Exercise => Below, locate the line that contains "PIR3 pin OUT: D26 -> TX2". Repeat exactly from that line to the line that contains "SONAR1: SRF05 -> JSN-SR04", inclusive, leaving out the pictures.

Provided data =>

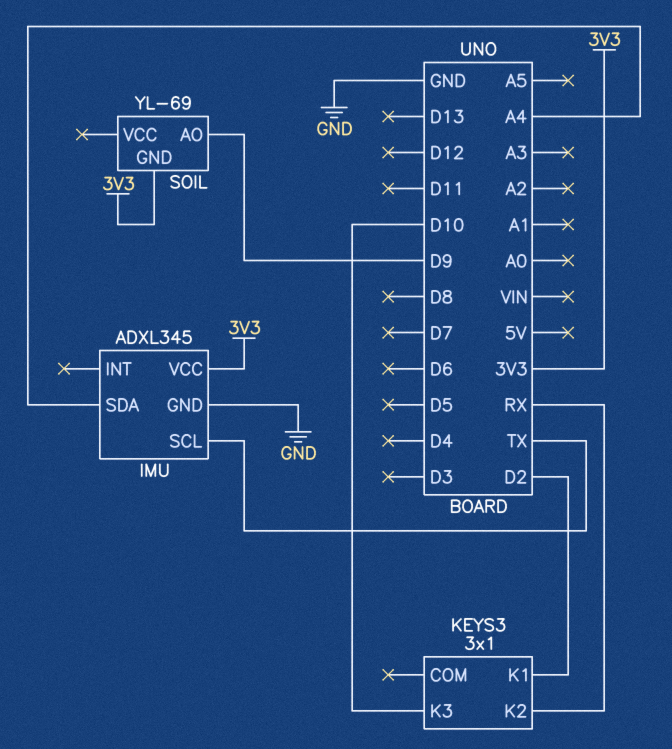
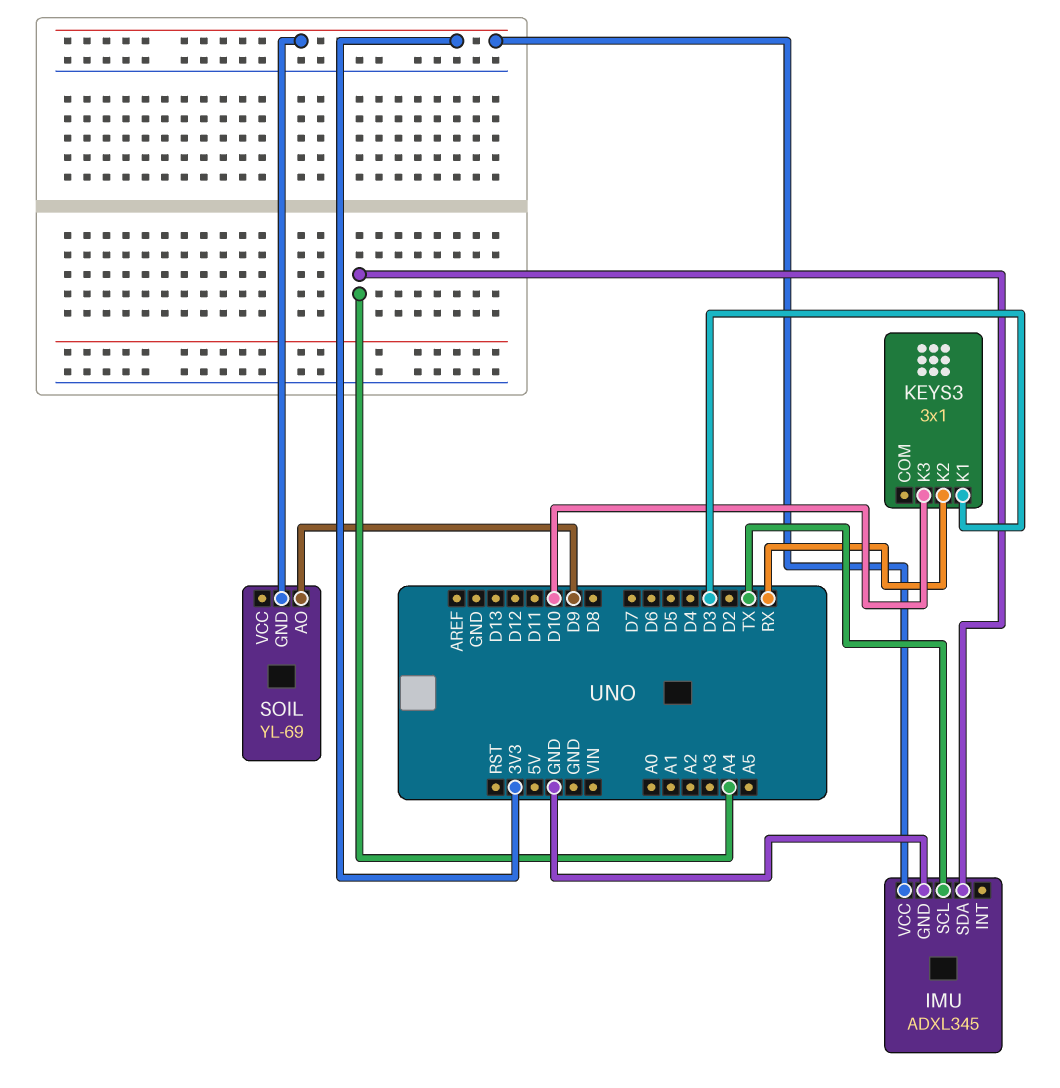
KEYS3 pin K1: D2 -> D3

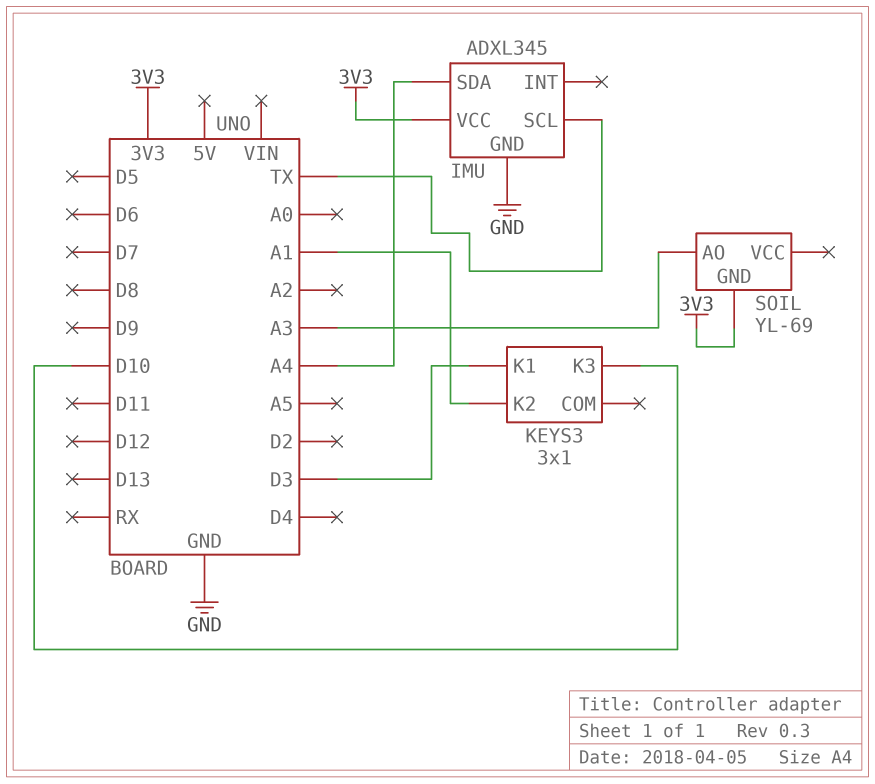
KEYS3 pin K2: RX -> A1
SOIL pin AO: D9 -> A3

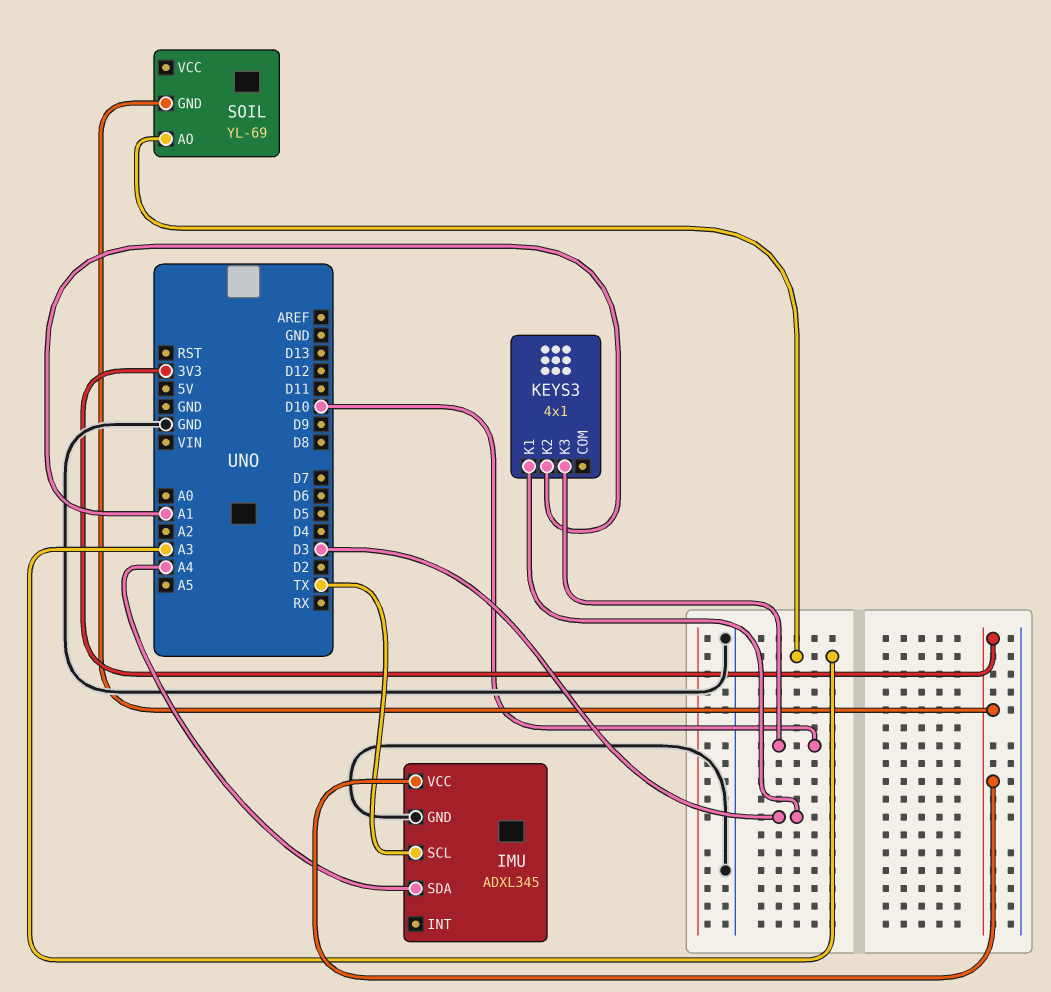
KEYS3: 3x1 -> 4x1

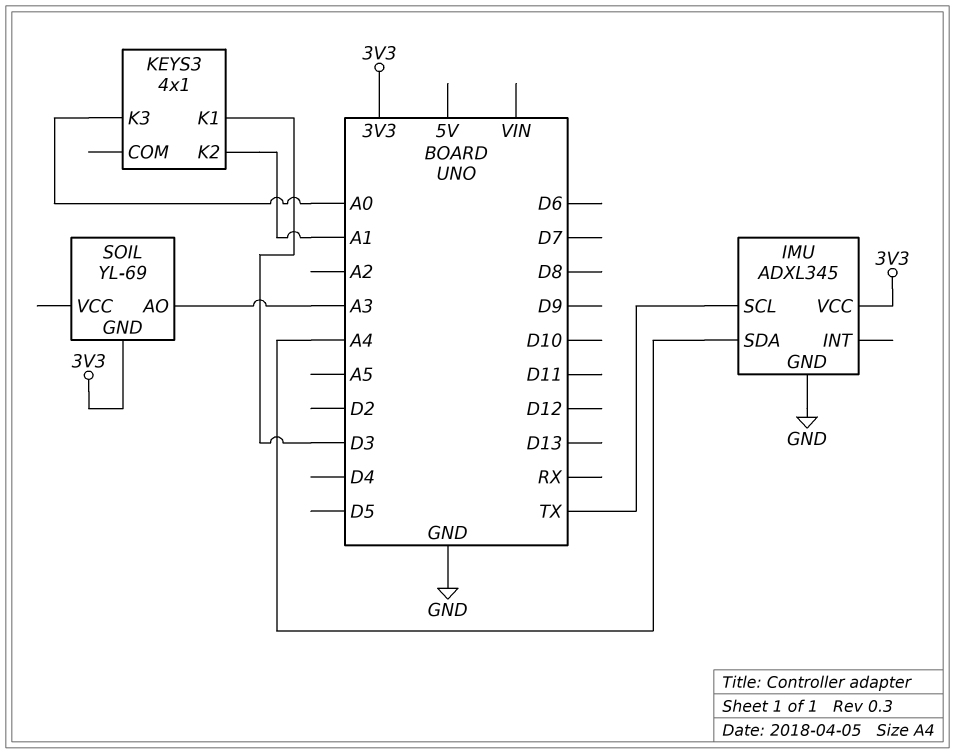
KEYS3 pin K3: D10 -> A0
==
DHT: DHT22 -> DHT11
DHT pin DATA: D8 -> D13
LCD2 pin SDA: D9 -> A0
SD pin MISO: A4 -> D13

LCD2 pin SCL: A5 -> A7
---
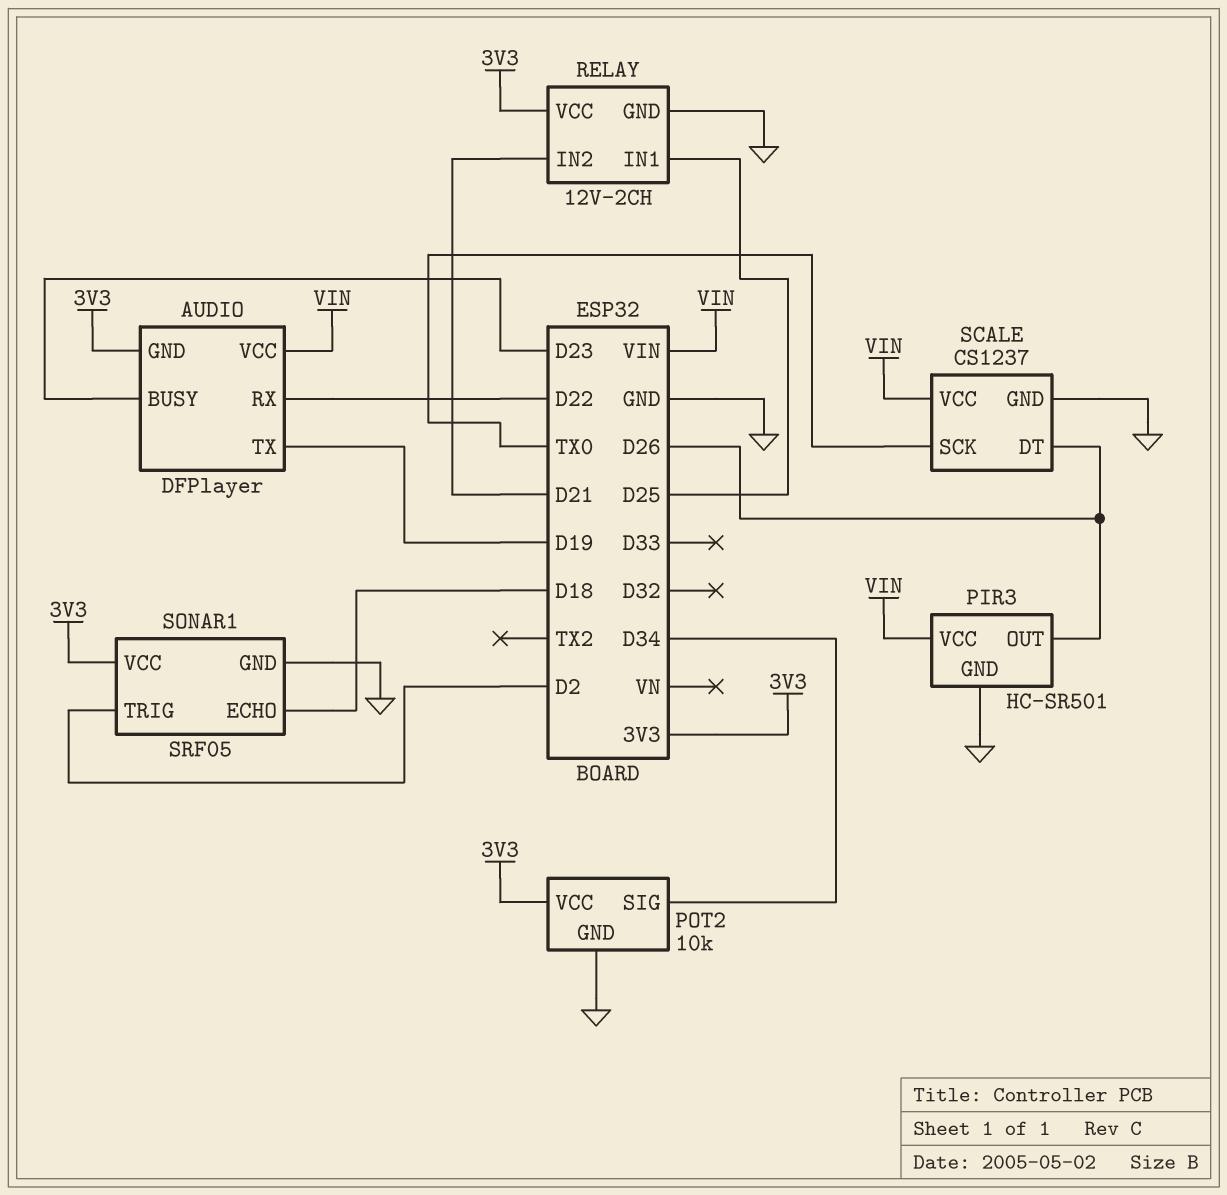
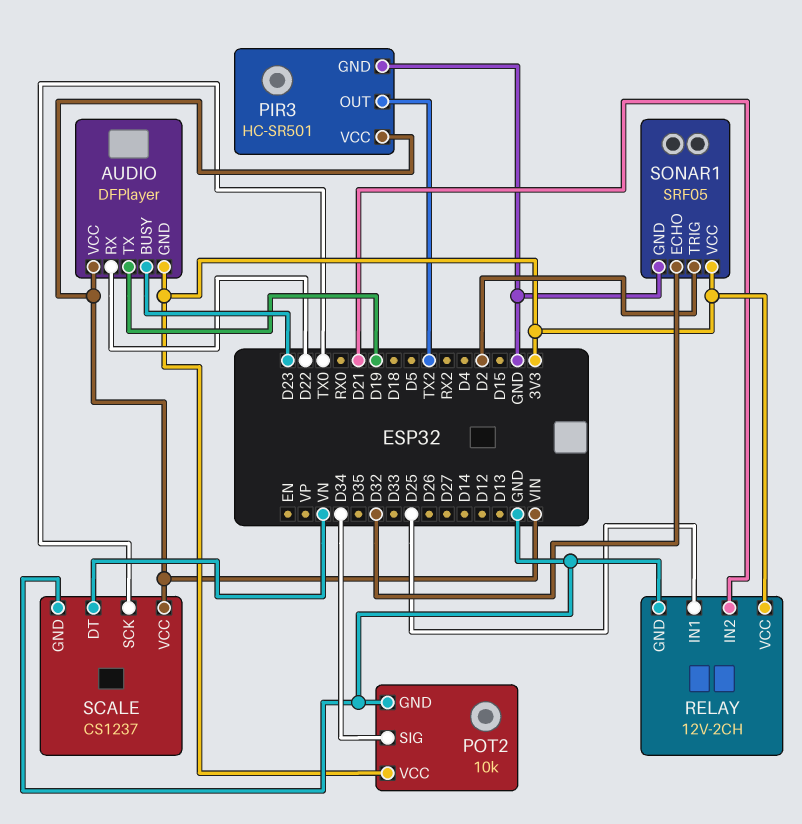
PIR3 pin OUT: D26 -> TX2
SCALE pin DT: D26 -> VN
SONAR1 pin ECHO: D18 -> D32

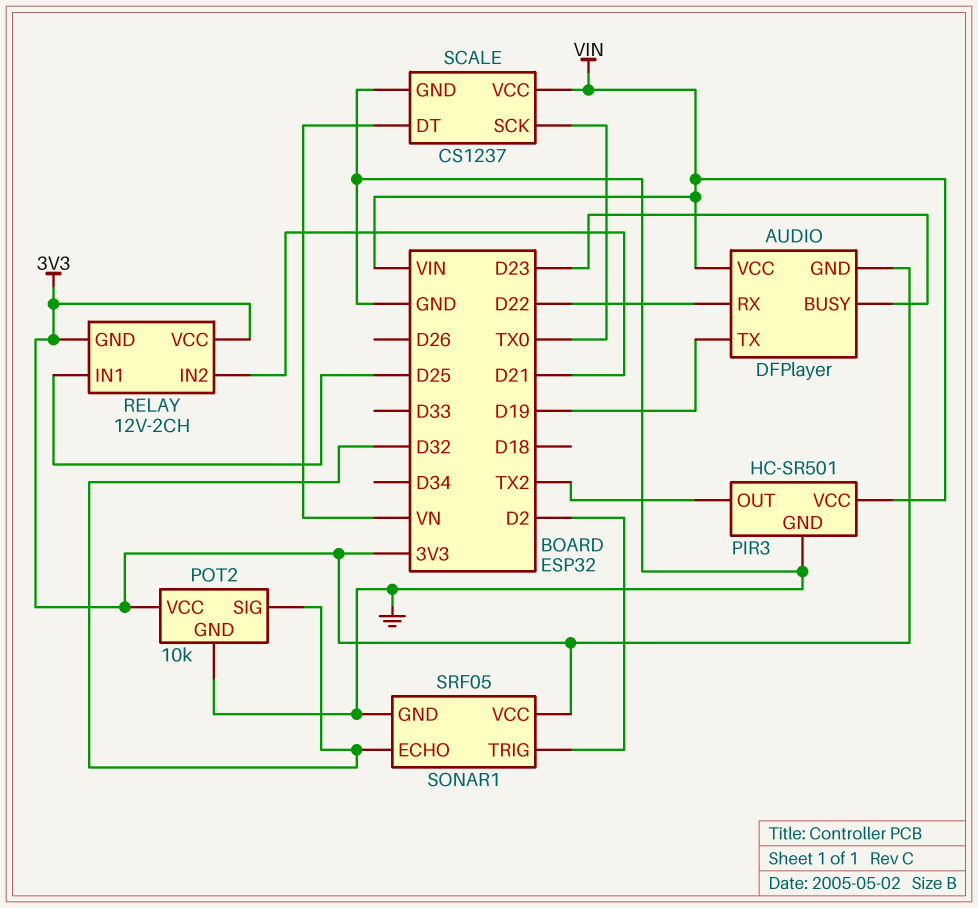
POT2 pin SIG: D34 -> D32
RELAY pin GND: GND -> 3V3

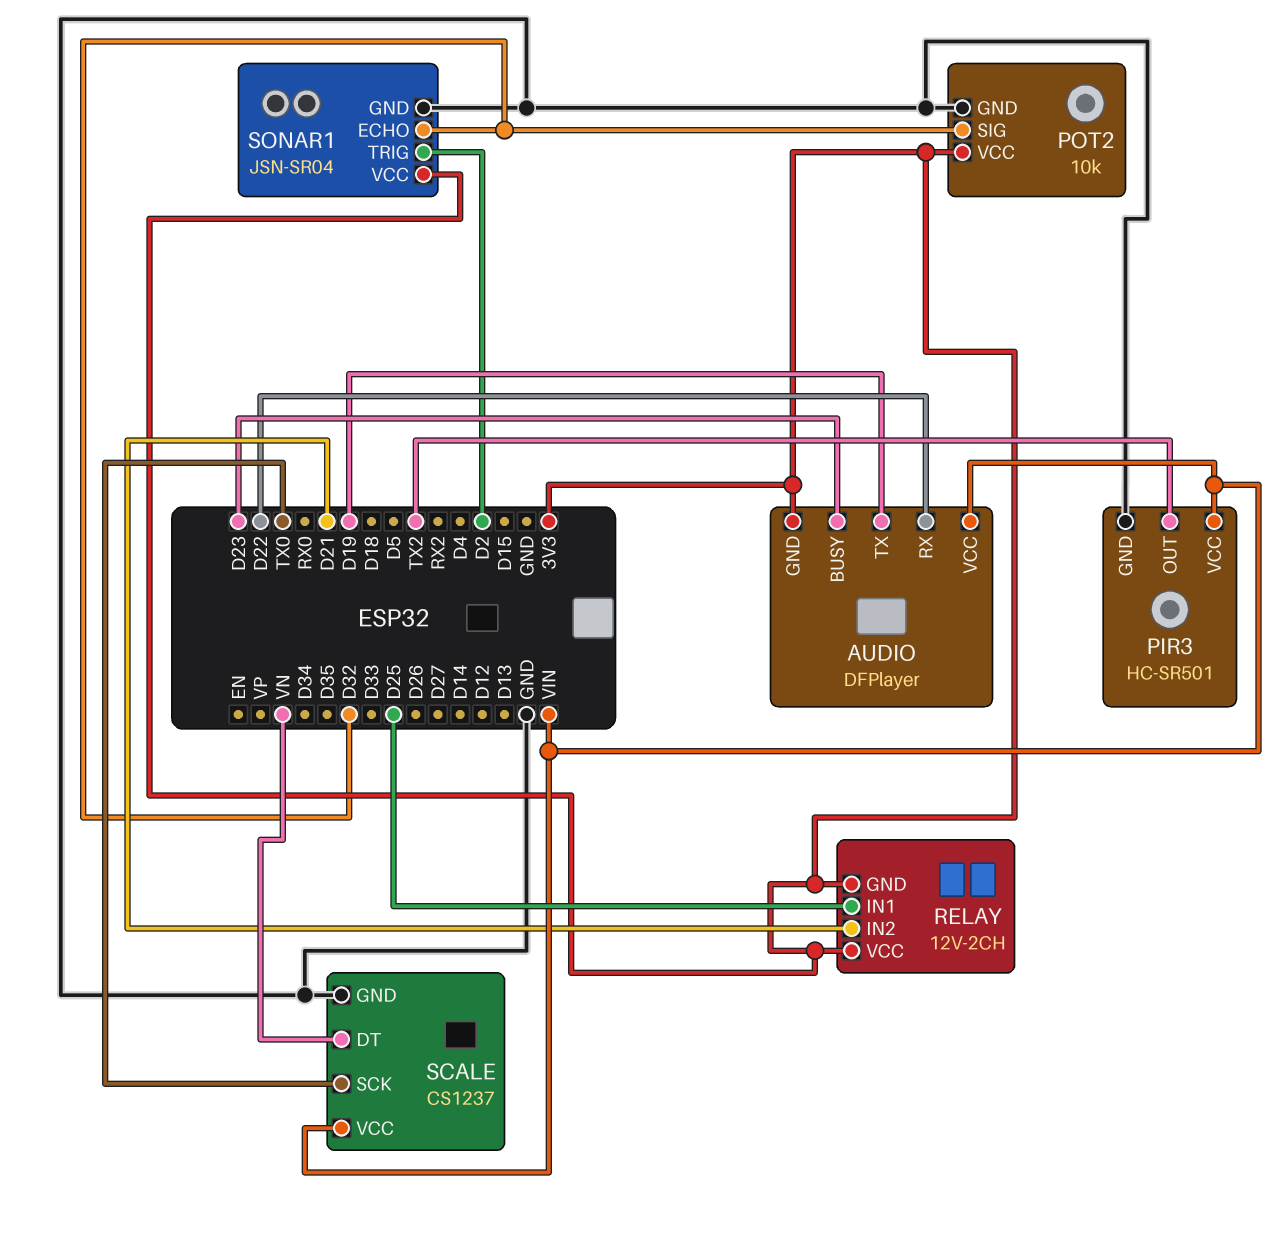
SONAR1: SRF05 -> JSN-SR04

Output of the exercise =>
PIR3 pin OUT: D26 -> TX2
SCALE pin DT: D26 -> VN
SONAR1 pin ECHO: D18 -> D32

POT2 pin SIG: D34 -> D32
RELAY pin GND: GND -> 3V3

SONAR1: SRF05 -> JSN-SR04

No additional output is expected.